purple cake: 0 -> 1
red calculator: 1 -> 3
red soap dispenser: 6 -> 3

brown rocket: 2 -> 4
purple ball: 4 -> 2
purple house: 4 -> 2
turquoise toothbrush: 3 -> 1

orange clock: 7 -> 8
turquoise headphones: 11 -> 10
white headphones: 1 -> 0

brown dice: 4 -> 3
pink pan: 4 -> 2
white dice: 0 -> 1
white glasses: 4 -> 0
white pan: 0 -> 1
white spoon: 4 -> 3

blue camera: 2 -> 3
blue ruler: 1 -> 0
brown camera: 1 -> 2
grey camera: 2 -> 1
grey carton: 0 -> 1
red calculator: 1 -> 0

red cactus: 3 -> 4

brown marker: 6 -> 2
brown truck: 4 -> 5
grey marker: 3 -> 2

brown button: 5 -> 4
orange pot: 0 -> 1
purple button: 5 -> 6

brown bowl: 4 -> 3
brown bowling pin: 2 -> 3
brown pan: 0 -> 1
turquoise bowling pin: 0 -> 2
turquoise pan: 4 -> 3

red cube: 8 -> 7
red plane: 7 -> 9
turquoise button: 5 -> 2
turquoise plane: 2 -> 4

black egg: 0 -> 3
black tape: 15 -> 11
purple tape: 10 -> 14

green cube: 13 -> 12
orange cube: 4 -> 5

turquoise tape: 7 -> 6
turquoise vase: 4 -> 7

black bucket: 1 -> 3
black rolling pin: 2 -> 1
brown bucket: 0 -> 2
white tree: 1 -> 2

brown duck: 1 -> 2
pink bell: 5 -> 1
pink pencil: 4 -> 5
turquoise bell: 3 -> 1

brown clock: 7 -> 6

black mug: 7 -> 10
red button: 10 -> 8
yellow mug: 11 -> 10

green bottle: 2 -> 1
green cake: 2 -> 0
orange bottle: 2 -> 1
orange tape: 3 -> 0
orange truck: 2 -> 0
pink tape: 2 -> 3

===============

§ **What the task asks**:
Return each entry without altering a single word.

§ **Answer for the task**:
purple cake: 0 -> 1
red calculator: 1 -> 3
red soap dispenser: 6 -> 3

brown rocket: 2 -> 4
purple ball: 4 -> 2
purple house: 4 -> 2
turquoise toothbrush: 3 -> 1

orange clock: 7 -> 8
turquoise headphones: 11 -> 10
white headphones: 1 -> 0

brown dice: 4 -> 3
pink pan: 4 -> 2
white dice: 0 -> 1
white glasses: 4 -> 0
white pan: 0 -> 1
white spoon: 4 -> 3

blue camera: 2 -> 3
blue ruler: 1 -> 0
brown camera: 1 -> 2
grey camera: 2 -> 1
grey carton: 0 -> 1
red calculator: 1 -> 0

red cactus: 3 -> 4

brown marker: 6 -> 2
brown truck: 4 -> 5
grey marker: 3 -> 2

brown button: 5 -> 4
orange pot: 0 -> 1
purple button: 5 -> 6

brown bowl: 4 -> 3
brown bowling pin: 2 -> 3
brown pan: 0 -> 1
turquoise bowling pin: 0 -> 2
turquoise pan: 4 -> 3

red cube: 8 -> 7
red plane: 7 -> 9
turquoise button: 5 -> 2
turquoise plane: 2 -> 4

black egg: 0 -> 3
black tape: 15 -> 11
purple tape: 10 -> 14

green cube: 13 -> 12
orange cube: 4 -> 5

turquoise tape: 7 -> 6
turquoise vase: 4 -> 7

black bucket: 1 -> 3
black rolling pin: 2 -> 1
brown bucket: 0 -> 2
white tree: 1 -> 2

brown duck: 1 -> 2
pink bell: 5 -> 1
pink pencil: 4 -> 5
turquoise bell: 3 -> 1

brown clock: 7 -> 6

black mug: 7 -> 10
red button: 10 -> 8
yellow mug: 11 -> 10

green bottle: 2 -> 1
green cake: 2 -> 0
orange bottle: 2 -> 1
orange tape: 3 -> 0
orange truck: 2 -> 0
pink tape: 2 -> 3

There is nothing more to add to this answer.